Work required: Determine the number of lines in the data that contain "left", and write only that number.

Provided data:
..........
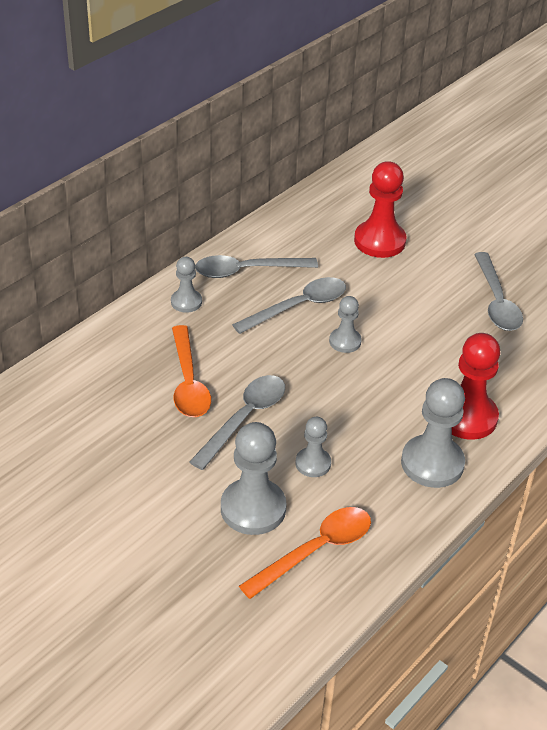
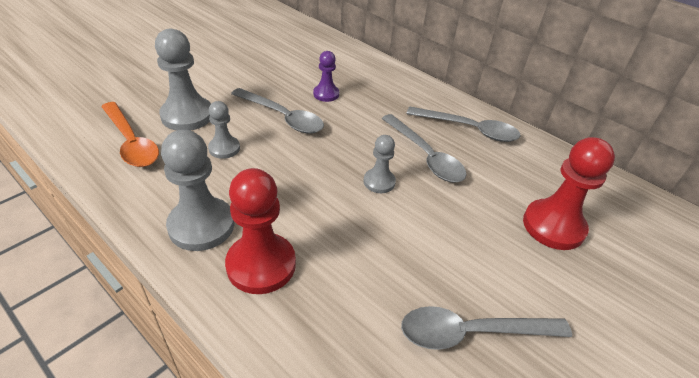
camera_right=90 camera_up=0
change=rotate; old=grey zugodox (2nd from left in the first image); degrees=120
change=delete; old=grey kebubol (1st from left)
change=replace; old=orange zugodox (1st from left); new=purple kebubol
..........
Exercise solution: 3